→ Exercise prompt:
Could you copy every line of the data that contains "wallet"?

→ Data provided:
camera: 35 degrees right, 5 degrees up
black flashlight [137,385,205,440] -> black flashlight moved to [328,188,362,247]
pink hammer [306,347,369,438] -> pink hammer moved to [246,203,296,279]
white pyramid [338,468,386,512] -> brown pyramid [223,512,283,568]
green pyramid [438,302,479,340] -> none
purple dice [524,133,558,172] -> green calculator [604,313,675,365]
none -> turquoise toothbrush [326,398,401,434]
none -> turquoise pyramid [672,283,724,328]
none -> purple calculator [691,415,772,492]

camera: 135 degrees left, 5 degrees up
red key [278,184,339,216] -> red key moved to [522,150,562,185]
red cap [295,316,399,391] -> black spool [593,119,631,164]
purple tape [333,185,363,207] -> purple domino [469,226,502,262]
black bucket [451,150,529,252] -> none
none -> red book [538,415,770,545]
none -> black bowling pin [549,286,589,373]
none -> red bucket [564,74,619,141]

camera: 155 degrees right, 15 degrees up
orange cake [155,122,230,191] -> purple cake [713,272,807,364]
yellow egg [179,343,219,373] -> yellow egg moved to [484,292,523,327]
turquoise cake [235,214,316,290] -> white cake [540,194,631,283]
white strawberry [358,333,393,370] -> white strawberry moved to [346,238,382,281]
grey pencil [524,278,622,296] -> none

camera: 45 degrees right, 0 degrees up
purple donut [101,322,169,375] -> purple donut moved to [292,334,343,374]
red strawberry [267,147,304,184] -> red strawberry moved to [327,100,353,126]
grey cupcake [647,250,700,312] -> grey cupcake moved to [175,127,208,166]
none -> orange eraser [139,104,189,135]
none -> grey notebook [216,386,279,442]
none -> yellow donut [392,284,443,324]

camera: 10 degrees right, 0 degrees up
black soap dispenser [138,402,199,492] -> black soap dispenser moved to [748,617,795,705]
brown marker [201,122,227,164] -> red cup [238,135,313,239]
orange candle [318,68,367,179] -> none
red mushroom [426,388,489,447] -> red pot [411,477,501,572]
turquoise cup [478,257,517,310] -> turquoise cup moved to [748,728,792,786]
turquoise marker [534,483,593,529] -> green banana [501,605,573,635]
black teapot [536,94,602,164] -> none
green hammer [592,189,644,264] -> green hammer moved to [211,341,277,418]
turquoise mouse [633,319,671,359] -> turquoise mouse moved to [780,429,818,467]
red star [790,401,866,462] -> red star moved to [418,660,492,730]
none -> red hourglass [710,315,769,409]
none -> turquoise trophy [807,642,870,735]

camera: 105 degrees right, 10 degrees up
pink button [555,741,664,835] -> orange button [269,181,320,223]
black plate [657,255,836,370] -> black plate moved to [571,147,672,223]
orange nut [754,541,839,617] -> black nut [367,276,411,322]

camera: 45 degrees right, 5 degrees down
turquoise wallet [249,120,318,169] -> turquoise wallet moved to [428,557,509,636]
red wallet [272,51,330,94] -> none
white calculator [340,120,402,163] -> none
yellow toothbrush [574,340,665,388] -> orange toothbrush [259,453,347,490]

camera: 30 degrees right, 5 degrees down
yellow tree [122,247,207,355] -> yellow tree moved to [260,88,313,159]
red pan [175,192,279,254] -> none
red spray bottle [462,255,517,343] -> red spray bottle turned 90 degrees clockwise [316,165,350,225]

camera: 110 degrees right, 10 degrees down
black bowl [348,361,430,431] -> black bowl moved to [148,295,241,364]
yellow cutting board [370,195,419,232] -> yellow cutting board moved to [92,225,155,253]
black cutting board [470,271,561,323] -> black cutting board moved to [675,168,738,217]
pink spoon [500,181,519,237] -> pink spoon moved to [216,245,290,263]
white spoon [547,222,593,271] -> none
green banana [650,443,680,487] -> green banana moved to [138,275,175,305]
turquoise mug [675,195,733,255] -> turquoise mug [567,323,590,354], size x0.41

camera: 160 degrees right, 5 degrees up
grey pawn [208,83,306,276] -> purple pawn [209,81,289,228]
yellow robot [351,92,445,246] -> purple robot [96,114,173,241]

→ Answer for this exercise:
turquoise wallet [249,120,318,169] -> turquoise wallet moved to [428,557,509,636]
red wallet [272,51,330,94] -> none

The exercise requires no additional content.